Output the records below again, precisely as they are written.

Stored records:
────────────────

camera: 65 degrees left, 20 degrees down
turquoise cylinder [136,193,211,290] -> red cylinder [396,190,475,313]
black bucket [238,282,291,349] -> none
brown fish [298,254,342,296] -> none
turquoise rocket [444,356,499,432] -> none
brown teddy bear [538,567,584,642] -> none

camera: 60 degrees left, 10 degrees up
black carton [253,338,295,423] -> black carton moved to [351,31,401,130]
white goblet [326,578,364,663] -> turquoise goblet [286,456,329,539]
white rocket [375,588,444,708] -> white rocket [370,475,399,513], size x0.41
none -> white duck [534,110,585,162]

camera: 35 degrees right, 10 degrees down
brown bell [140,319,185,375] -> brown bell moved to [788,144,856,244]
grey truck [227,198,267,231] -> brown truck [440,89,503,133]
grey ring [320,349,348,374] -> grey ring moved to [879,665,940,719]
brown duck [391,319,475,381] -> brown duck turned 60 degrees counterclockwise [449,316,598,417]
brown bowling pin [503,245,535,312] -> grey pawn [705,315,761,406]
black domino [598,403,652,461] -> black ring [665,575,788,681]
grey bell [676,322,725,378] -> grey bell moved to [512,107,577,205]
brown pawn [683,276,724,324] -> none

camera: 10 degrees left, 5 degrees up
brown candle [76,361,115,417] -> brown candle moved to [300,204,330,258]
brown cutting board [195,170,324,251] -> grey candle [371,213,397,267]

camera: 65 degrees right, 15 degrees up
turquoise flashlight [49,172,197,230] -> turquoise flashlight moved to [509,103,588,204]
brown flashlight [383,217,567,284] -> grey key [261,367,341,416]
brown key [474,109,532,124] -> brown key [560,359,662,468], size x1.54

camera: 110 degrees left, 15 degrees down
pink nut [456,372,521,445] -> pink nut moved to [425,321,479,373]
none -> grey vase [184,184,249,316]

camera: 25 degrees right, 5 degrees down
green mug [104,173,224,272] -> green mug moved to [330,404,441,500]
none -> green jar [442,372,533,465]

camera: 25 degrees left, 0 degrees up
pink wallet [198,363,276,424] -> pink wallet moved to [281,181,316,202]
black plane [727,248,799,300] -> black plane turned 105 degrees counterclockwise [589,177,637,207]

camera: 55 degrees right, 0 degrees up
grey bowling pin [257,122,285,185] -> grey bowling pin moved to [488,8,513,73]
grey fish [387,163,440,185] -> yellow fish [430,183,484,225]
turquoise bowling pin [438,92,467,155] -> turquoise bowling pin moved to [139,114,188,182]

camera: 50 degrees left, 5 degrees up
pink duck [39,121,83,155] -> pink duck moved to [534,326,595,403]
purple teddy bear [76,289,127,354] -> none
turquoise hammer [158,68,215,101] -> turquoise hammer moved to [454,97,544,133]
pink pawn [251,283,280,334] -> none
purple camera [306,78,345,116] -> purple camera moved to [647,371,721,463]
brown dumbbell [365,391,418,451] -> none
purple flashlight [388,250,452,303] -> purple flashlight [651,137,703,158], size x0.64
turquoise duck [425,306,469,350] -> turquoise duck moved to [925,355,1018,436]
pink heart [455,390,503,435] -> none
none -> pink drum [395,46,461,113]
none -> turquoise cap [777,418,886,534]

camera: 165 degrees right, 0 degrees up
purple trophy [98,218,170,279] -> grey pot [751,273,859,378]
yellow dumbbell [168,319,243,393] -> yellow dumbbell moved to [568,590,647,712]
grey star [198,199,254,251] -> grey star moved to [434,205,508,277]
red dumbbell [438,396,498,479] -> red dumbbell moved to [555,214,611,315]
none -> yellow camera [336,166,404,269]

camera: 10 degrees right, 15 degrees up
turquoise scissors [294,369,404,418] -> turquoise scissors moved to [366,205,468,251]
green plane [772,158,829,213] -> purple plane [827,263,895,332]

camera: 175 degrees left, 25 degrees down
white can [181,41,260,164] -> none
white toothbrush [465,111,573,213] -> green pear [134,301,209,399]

────────────────

TASK RESULT:
camera: 65 degrees left, 20 degrees down
turquoise cylinder [136,193,211,290] -> red cylinder [396,190,475,313]
black bucket [238,282,291,349] -> none
brown fish [298,254,342,296] -> none
turquoise rocket [444,356,499,432] -> none
brown teddy bear [538,567,584,642] -> none

camera: 60 degrees left, 10 degrees up
black carton [253,338,295,423] -> black carton moved to [351,31,401,130]
white goblet [326,578,364,663] -> turquoise goblet [286,456,329,539]
white rocket [375,588,444,708] -> white rocket [370,475,399,513], size x0.41
none -> white duck [534,110,585,162]

camera: 35 degrees right, 10 degrees down
brown bell [140,319,185,375] -> brown bell moved to [788,144,856,244]
grey truck [227,198,267,231] -> brown truck [440,89,503,133]
grey ring [320,349,348,374] -> grey ring moved to [879,665,940,719]
brown duck [391,319,475,381] -> brown duck turned 60 degrees counterclockwise [449,316,598,417]
brown bowling pin [503,245,535,312] -> grey pawn [705,315,761,406]
black domino [598,403,652,461] -> black ring [665,575,788,681]
grey bell [676,322,725,378] -> grey bell moved to [512,107,577,205]
brown pawn [683,276,724,324] -> none

camera: 10 degrees left, 5 degrees up
brown candle [76,361,115,417] -> brown candle moved to [300,204,330,258]
brown cutting board [195,170,324,251] -> grey candle [371,213,397,267]

camera: 65 degrees right, 15 degrees up
turquoise flashlight [49,172,197,230] -> turquoise flashlight moved to [509,103,588,204]
brown flashlight [383,217,567,284] -> grey key [261,367,341,416]
brown key [474,109,532,124] -> brown key [560,359,662,468], size x1.54

camera: 110 degrees left, 15 degrees down
pink nut [456,372,521,445] -> pink nut moved to [425,321,479,373]
none -> grey vase [184,184,249,316]

camera: 25 degrees right, 5 degrees down
green mug [104,173,224,272] -> green mug moved to [330,404,441,500]
none -> green jar [442,372,533,465]

camera: 25 degrees left, 0 degrees up
pink wallet [198,363,276,424] -> pink wallet moved to [281,181,316,202]
black plane [727,248,799,300] -> black plane turned 105 degrees counterclockwise [589,177,637,207]

camera: 55 degrees right, 0 degrees up
grey bowling pin [257,122,285,185] -> grey bowling pin moved to [488,8,513,73]
grey fish [387,163,440,185] -> yellow fish [430,183,484,225]
turquoise bowling pin [438,92,467,155] -> turquoise bowling pin moved to [139,114,188,182]

camera: 50 degrees left, 5 degrees up
pink duck [39,121,83,155] -> pink duck moved to [534,326,595,403]
purple teddy bear [76,289,127,354] -> none
turquoise hammer [158,68,215,101] -> turquoise hammer moved to [454,97,544,133]
pink pawn [251,283,280,334] -> none
purple camera [306,78,345,116] -> purple camera moved to [647,371,721,463]
brown dumbbell [365,391,418,451] -> none
purple flashlight [388,250,452,303] -> purple flashlight [651,137,703,158], size x0.64
turquoise duck [425,306,469,350] -> turquoise duck moved to [925,355,1018,436]
pink heart [455,390,503,435] -> none
none -> pink drum [395,46,461,113]
none -> turquoise cap [777,418,886,534]

camera: 165 degrees right, 0 degrees up
purple trophy [98,218,170,279] -> grey pot [751,273,859,378]
yellow dumbbell [168,319,243,393] -> yellow dumbbell moved to [568,590,647,712]
grey star [198,199,254,251] -> grey star moved to [434,205,508,277]
red dumbbell [438,396,498,479] -> red dumbbell moved to [555,214,611,315]
none -> yellow camera [336,166,404,269]

camera: 10 degrees right, 15 degrees up
turquoise scissors [294,369,404,418] -> turquoise scissors moved to [366,205,468,251]
green plane [772,158,829,213] -> purple plane [827,263,895,332]

camera: 175 degrees left, 25 degrees down
white can [181,41,260,164] -> none
white toothbrush [465,111,573,213] -> green pear [134,301,209,399]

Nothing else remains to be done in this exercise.